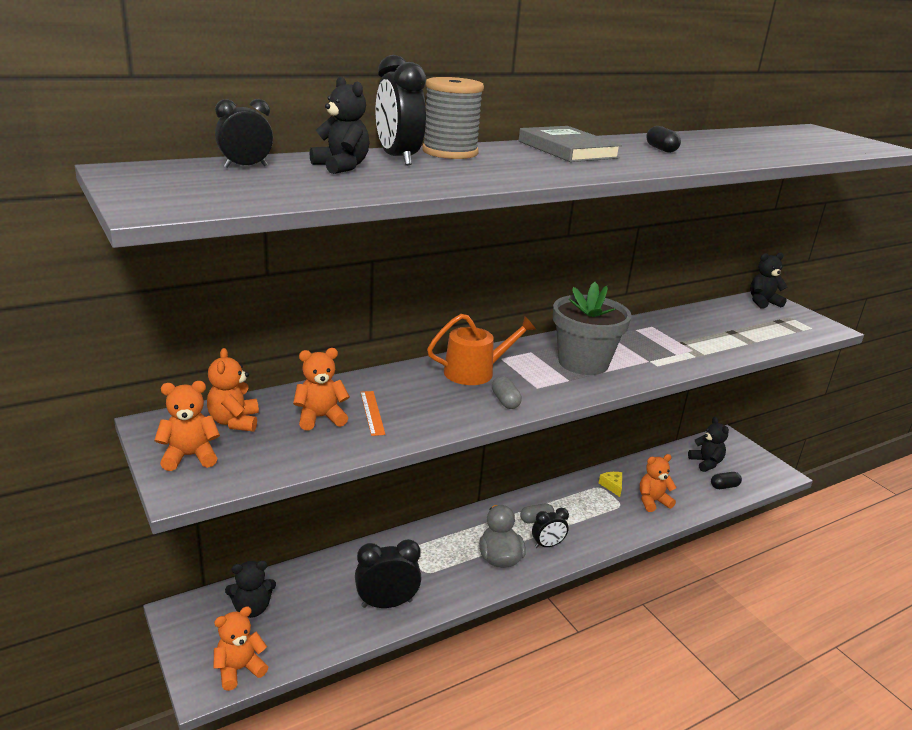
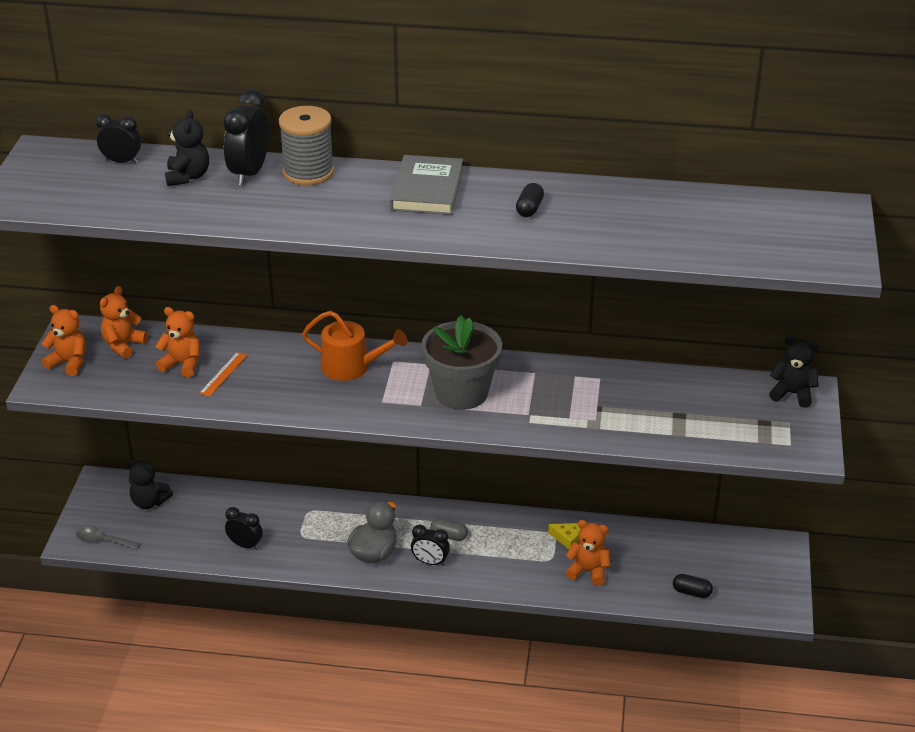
camera: 40 degrees right, 10 degrees up
(239, 669) = (103, 541): orange teddy bear -> grey spoon
(387, 603) = (245, 545): black clock -> black clock, size x0.63
(505, 401) = (337, 404): grey capsule -> none
(612, 486) = (567, 538): yellow cheese -> yellow cheese turned 90 degrees clockwise
(706, 463) = (709, 561): black teddy bear -> none

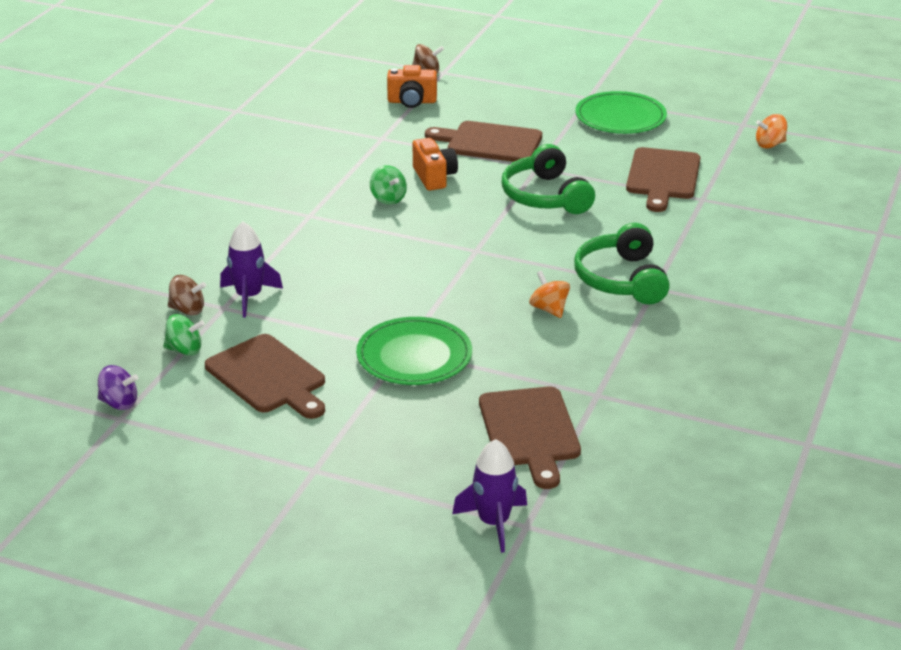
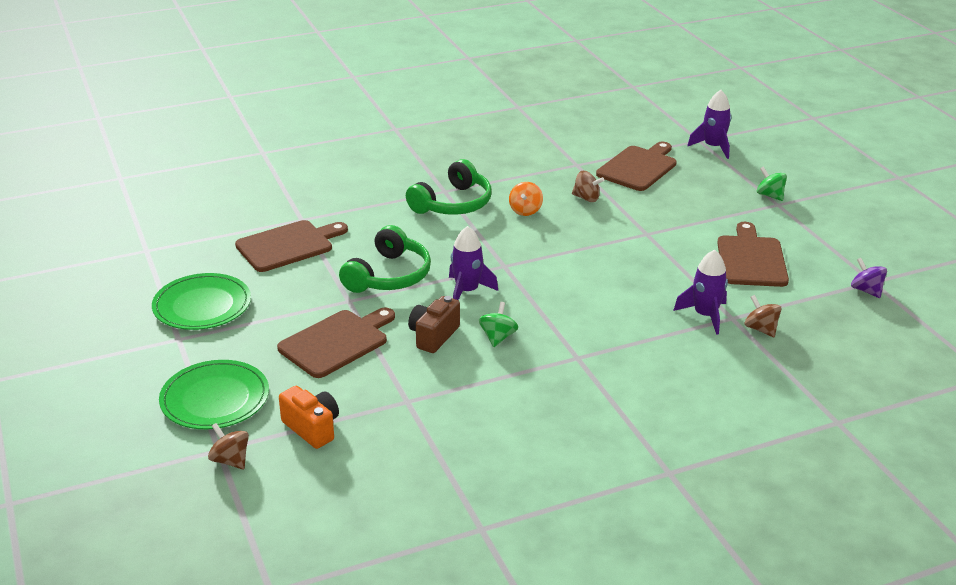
camera: 135 degrees left, 0 degrees up
(185, 350) = (790, 302): green spinning top -> green spinning top (770, 195)
(414, 356) = (645, 227): green plate -> green plate (215, 399)
(434, 177) = (433, 336): orange camera -> brown camera
(467, 216) = (467, 291): none -> purple rocket
(490, 142) = (336, 342): brown cutting board -> brown cutting board turned 105 degrees counterclockwise
(518, 356) = (586, 198): none -> brown spinning top
(770, 144) = (172, 227): orange spinning top -> none

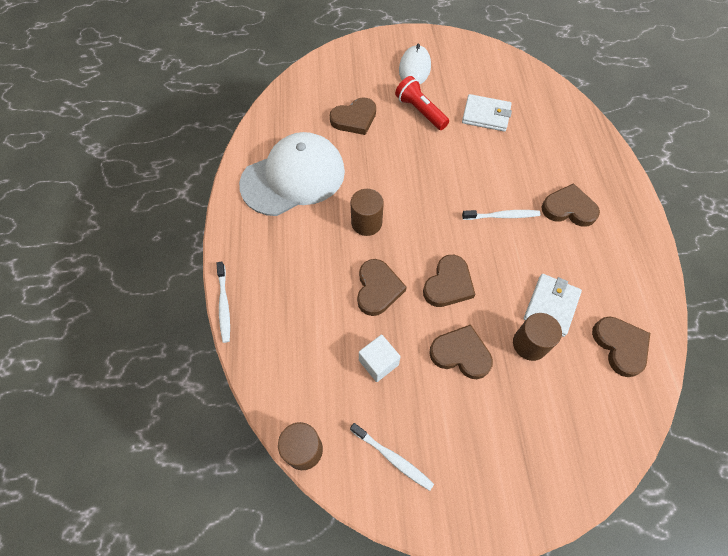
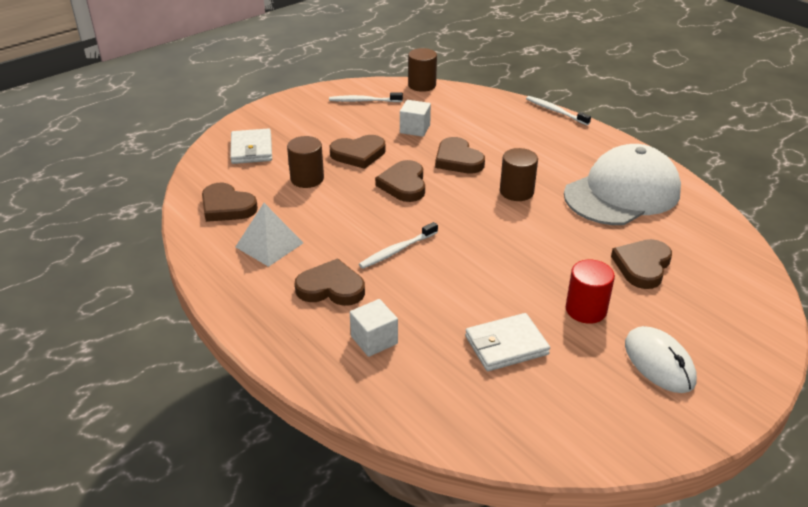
camera: 145 degrees right, 25 degrees down
(293, 177) = (622, 193): white cap -> white cap turned 150 degrees counterclockwise
(420, 111) = (586, 310): red flashlight -> red cylinder
(551, 306) = (303, 207): white wallet -> white wallet (251, 149)
(561, 156) = (374, 340): none -> white cube
(568, 208) = (331, 288): brown heart -> brown heart turned 150 degrees counterclockwise
(598, 276) = (269, 245): none -> white pyramid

++++++++++

▶ _Exercise prompt_: What is needed is an exact repeat of every entry above, with the pictures left out.

▶ _Task output_:
camera: 40 degrees right, 10 degrees up
(239, 669) = (103, 541): orange teddy bear -> grey spoon
(387, 603) = (245, 545): black clock -> black clock, size x0.63
(505, 401) = (337, 404): grey capsule -> none
(612, 486) = (567, 538): yellow cheese -> yellow cheese turned 90 degrees clockwise
(706, 463) = (709, 561): black teddy bear -> none

camera: 135 degrees left, 0 degrees up
(185, 350) = (790, 302): green spinning top -> green spinning top (770, 195)
(414, 356) = (645, 227): green plate -> green plate (215, 399)
(434, 177) = (433, 336): orange camera -> brown camera
(467, 216) = (467, 291): none -> purple rocket
(490, 142) = (336, 342): brown cutting board -> brown cutting board turned 105 degrees counterclockwise
(518, 356) = (586, 198): none -> brown spinning top
(770, 144) = (172, 227): orange spinning top -> none

camera: 145 degrees right, 25 degrees down
(293, 177) = (622, 193): white cap -> white cap turned 150 degrees counterclockwise
(420, 111) = (586, 310): red flashlight -> red cylinder
(551, 306) = (303, 207): white wallet -> white wallet (251, 149)
(561, 156) = (374, 340): none -> white cube
(568, 208) = (331, 288): brown heart -> brown heart turned 150 degrees counterclockwise
(598, 276) = (269, 245): none -> white pyramid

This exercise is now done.